◆ BRIEF ◆
Reproduce the listing below word for word and exclude any picture.
Start of TASK MATERIAL
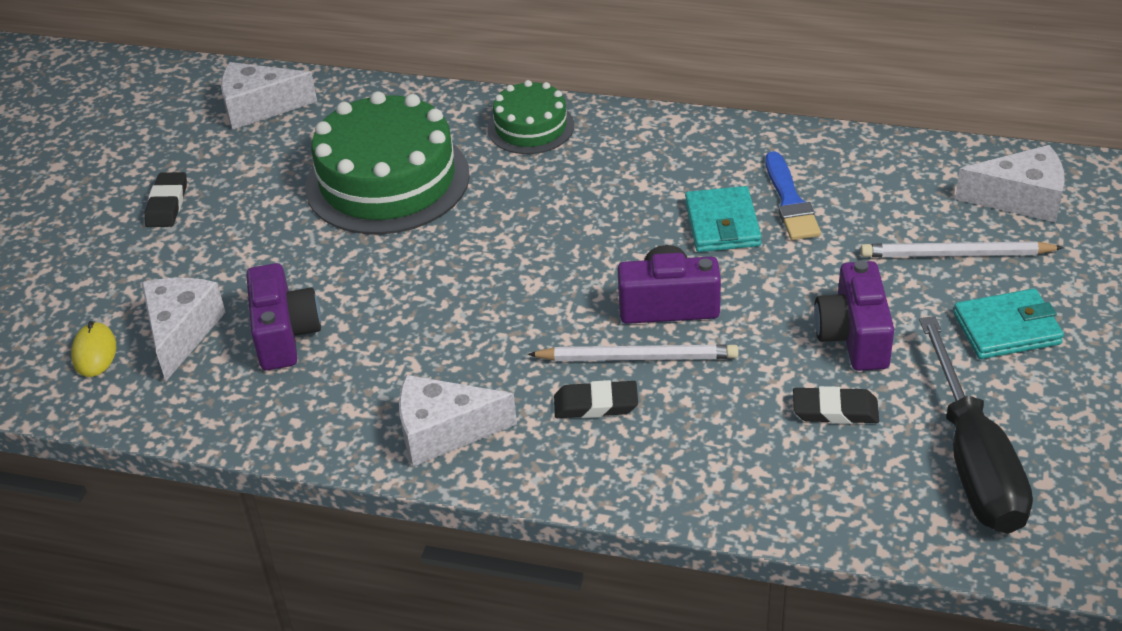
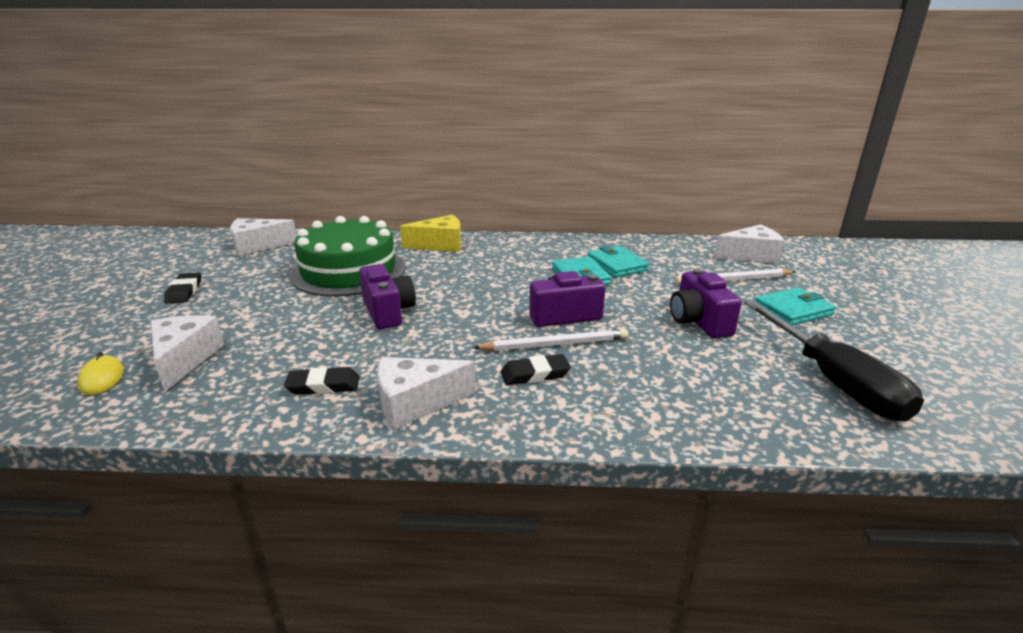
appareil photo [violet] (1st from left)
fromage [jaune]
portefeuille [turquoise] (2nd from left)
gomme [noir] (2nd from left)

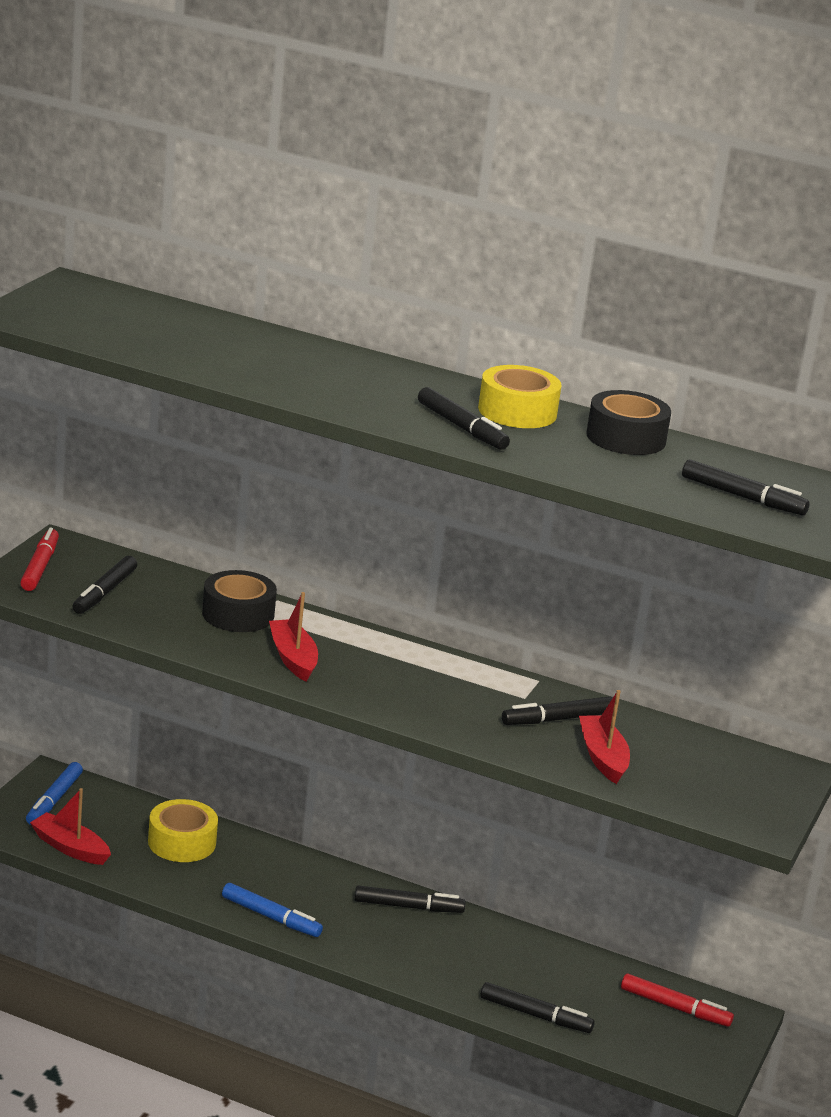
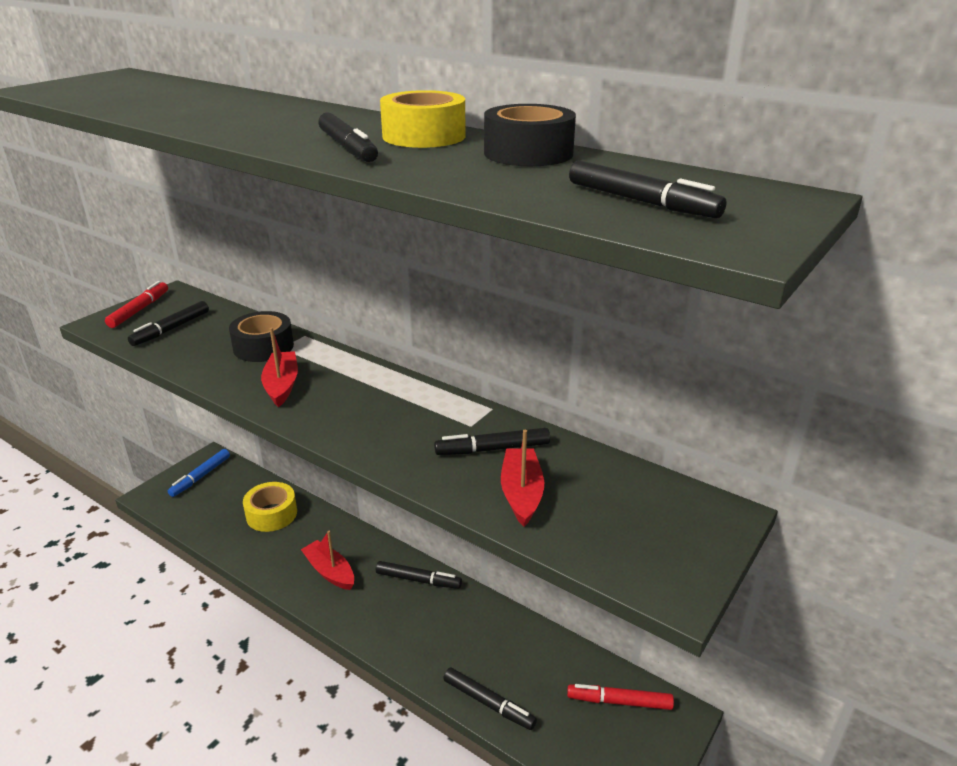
bateau [rouge] (2nd from left)
feutre [bleu] (2nd from left in the first image)
feutre [rouge] (2nd from left)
End of TASK MATERIAL
◆ YOUR RESPONSE ◆
appareil photo [violet] (1st from left)
fromage [jaune]
portefeuille [turquoise] (2nd from left)
gomme [noir] (2nd from left)

bateau [rouge] (2nd from left)
feutre [bleu] (2nd from left in the first image)
feutre [rouge] (2nd from left)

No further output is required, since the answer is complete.